Work task:
Each record that comes next should be output exactly; pictures do not belong in the copy.

Recorded data:

_ _ _ _ _

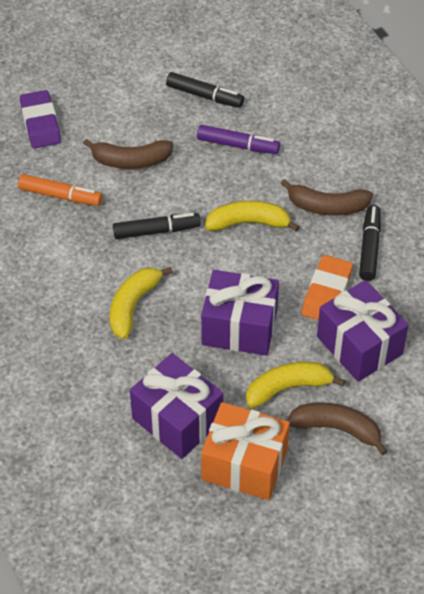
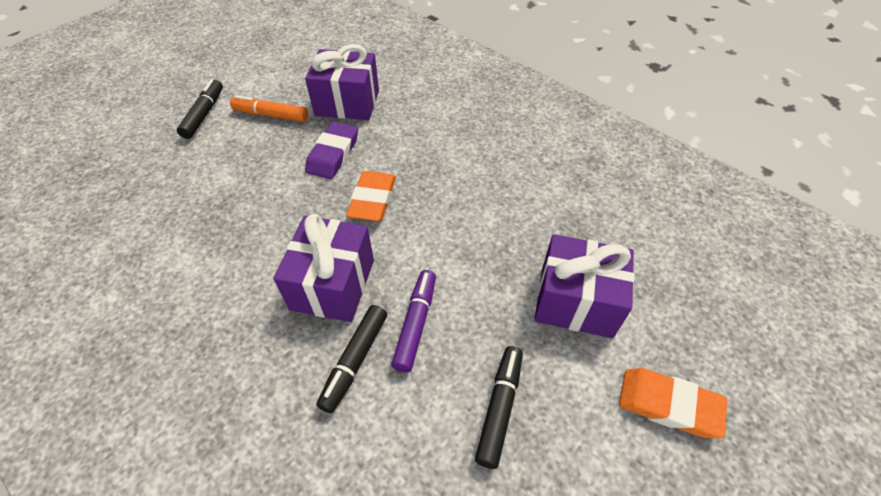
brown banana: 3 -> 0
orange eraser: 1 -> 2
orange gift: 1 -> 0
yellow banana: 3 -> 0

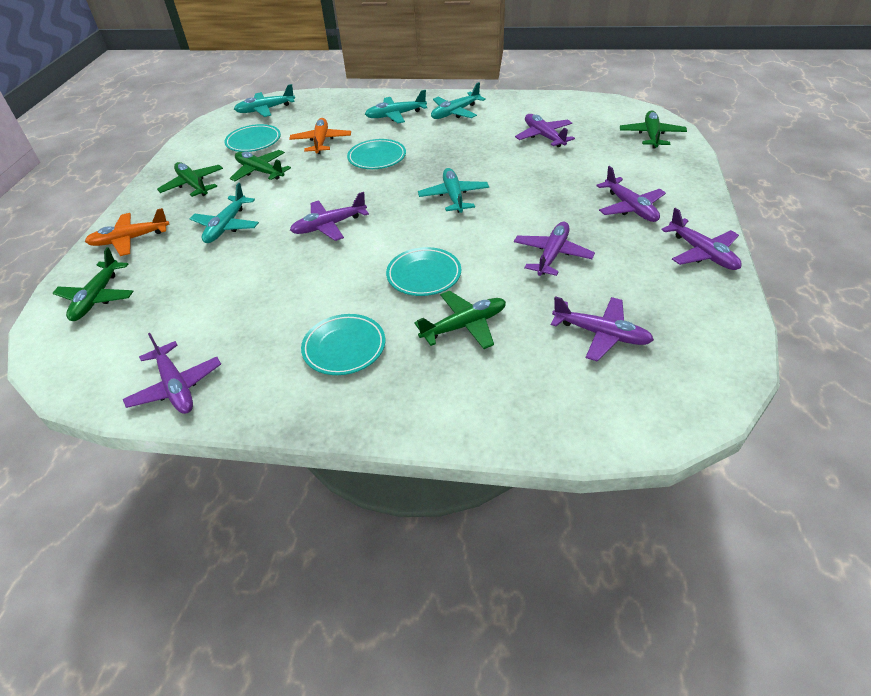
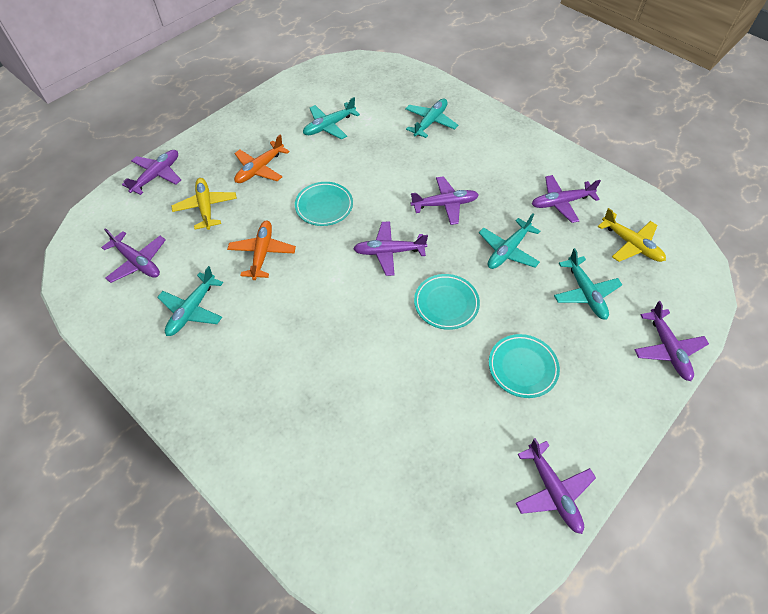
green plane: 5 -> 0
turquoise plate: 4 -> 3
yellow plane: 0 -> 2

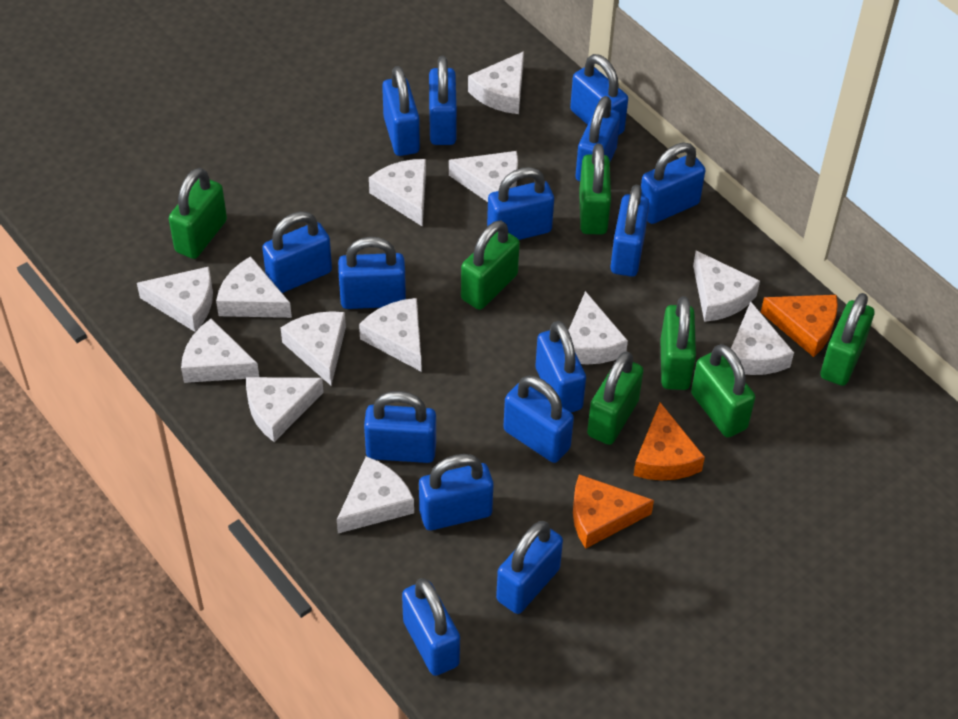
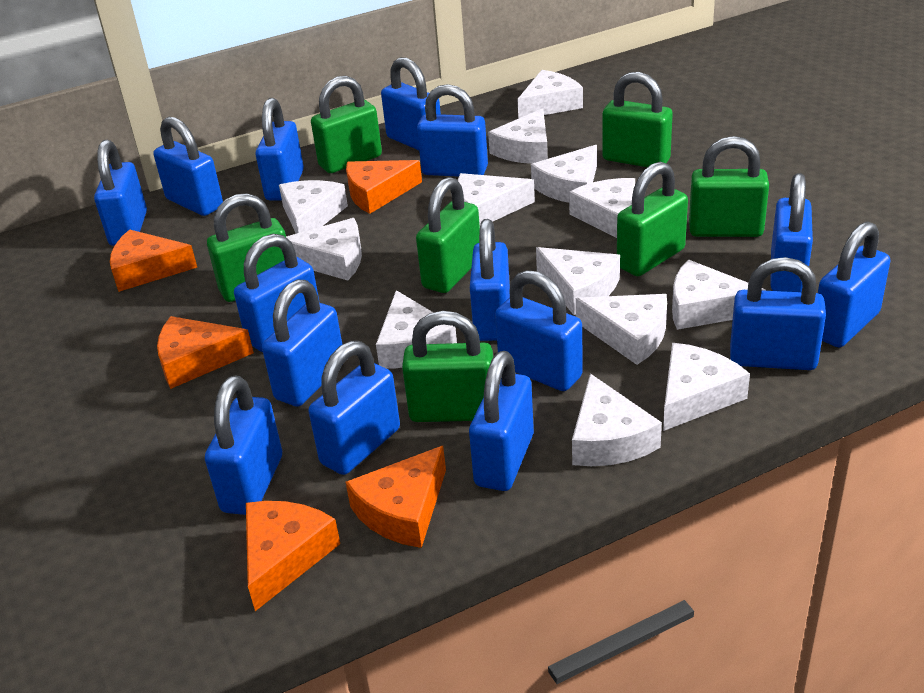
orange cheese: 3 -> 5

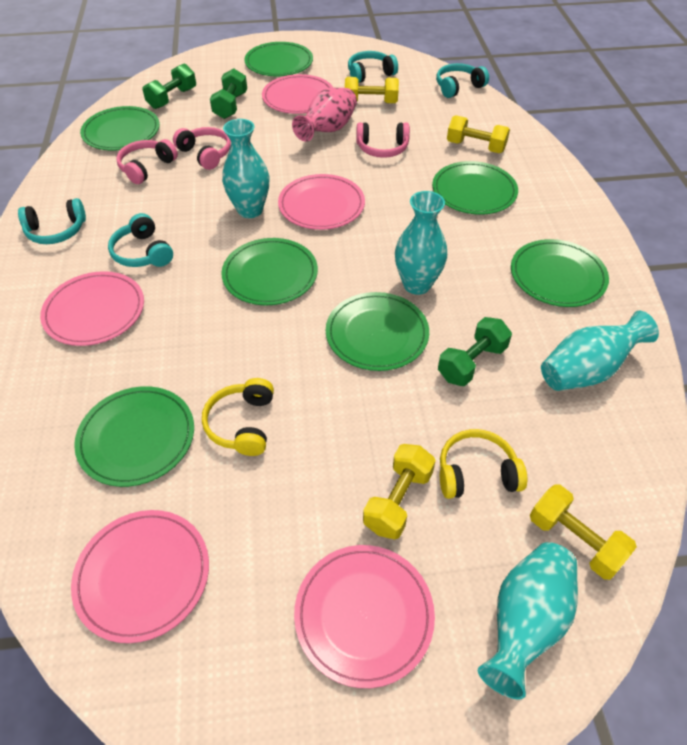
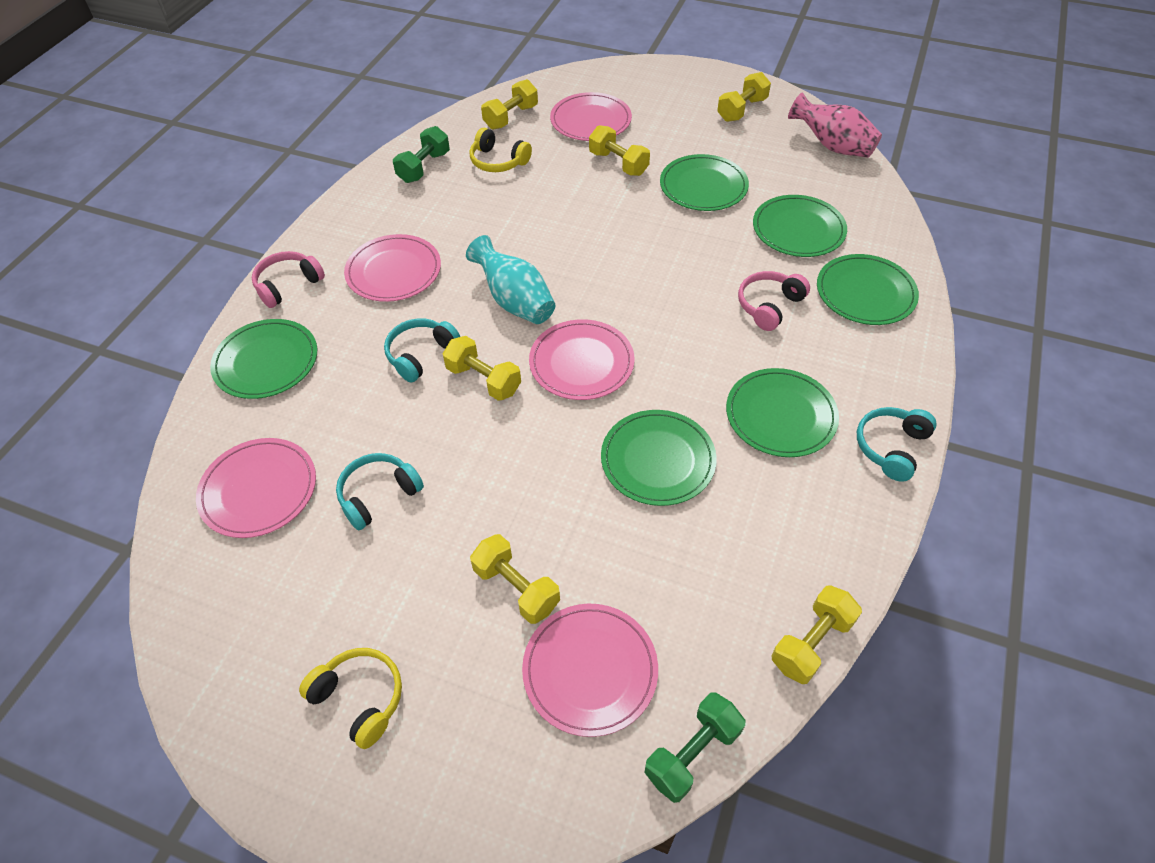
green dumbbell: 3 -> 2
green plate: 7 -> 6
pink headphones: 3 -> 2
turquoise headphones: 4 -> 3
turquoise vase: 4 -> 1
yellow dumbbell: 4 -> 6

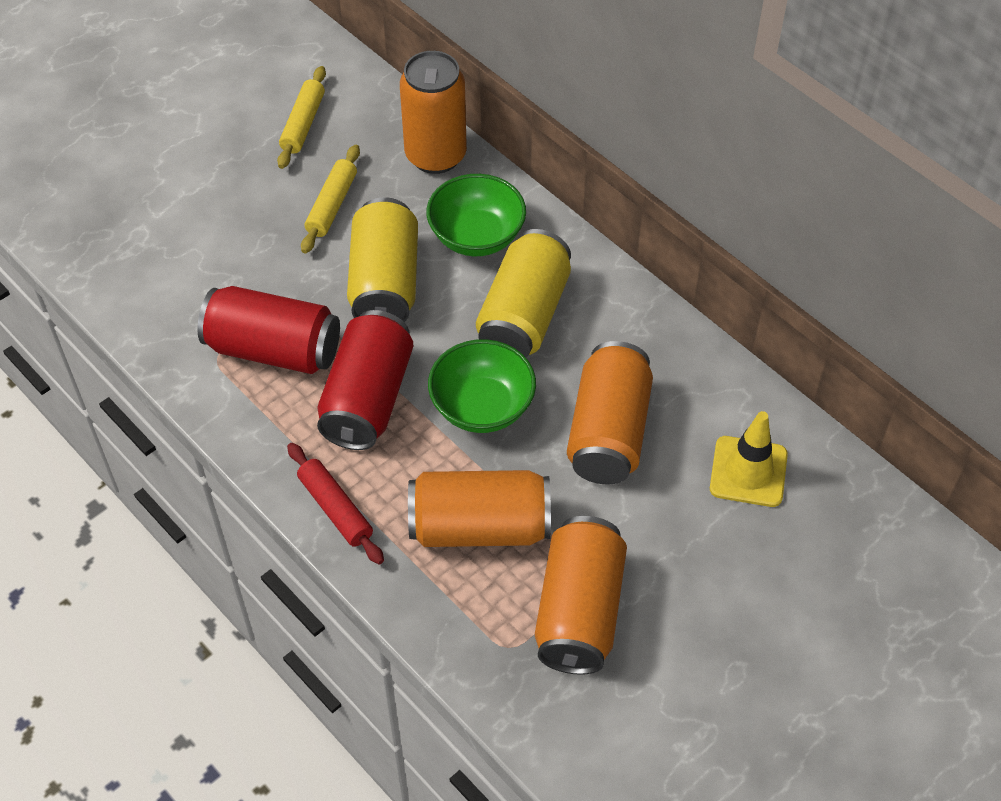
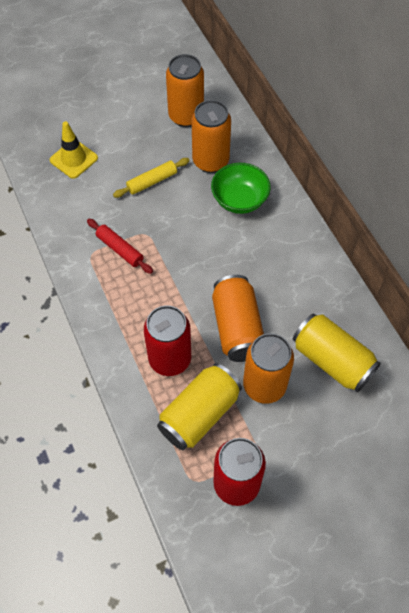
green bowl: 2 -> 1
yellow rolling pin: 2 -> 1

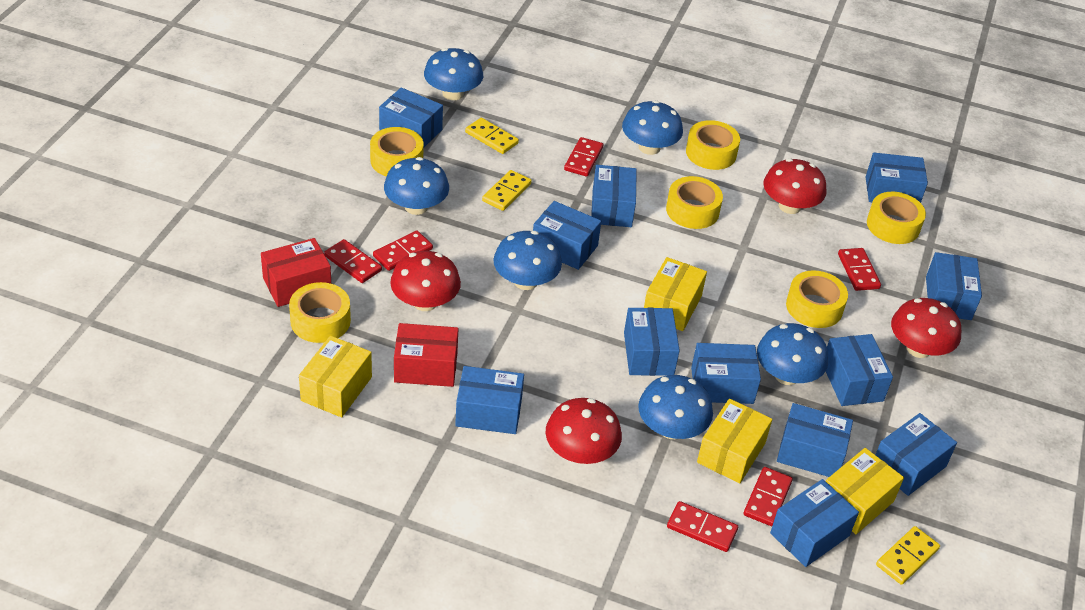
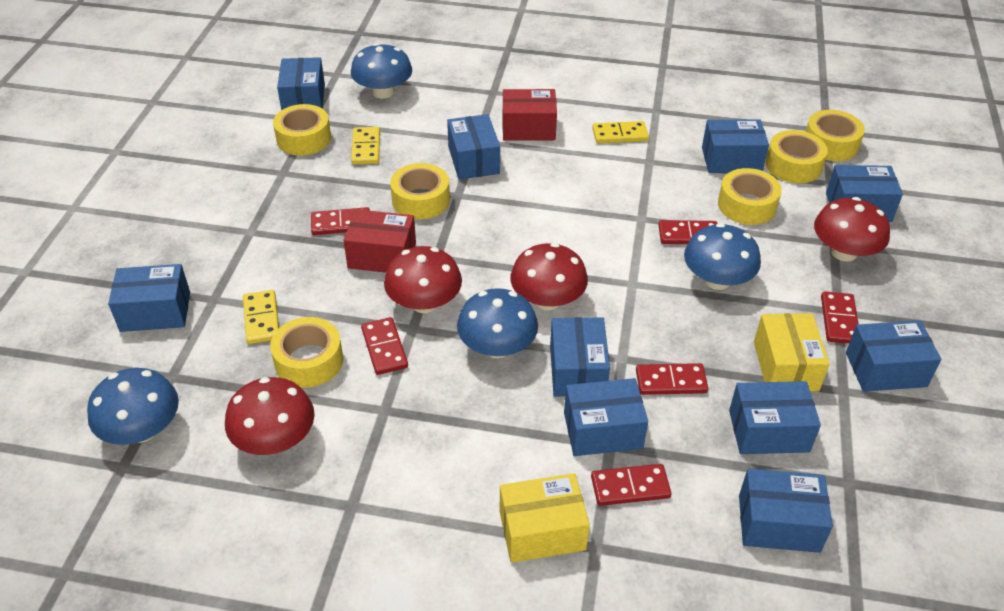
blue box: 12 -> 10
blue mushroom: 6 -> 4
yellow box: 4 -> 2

_ _ _ _ _

Solution to the exercise:
brown banana: 3 -> 0
orange eraser: 1 -> 2
orange gift: 1 -> 0
yellow banana: 3 -> 0

green plane: 5 -> 0
turquoise plate: 4 -> 3
yellow plane: 0 -> 2

orange cheese: 3 -> 5

green dumbbell: 3 -> 2
green plate: 7 -> 6
pink headphones: 3 -> 2
turquoise headphones: 4 -> 3
turquoise vase: 4 -> 1
yellow dumbbell: 4 -> 6

green bowl: 2 -> 1
yellow rolling pin: 2 -> 1

blue box: 12 -> 10
blue mushroom: 6 -> 4
yellow box: 4 -> 2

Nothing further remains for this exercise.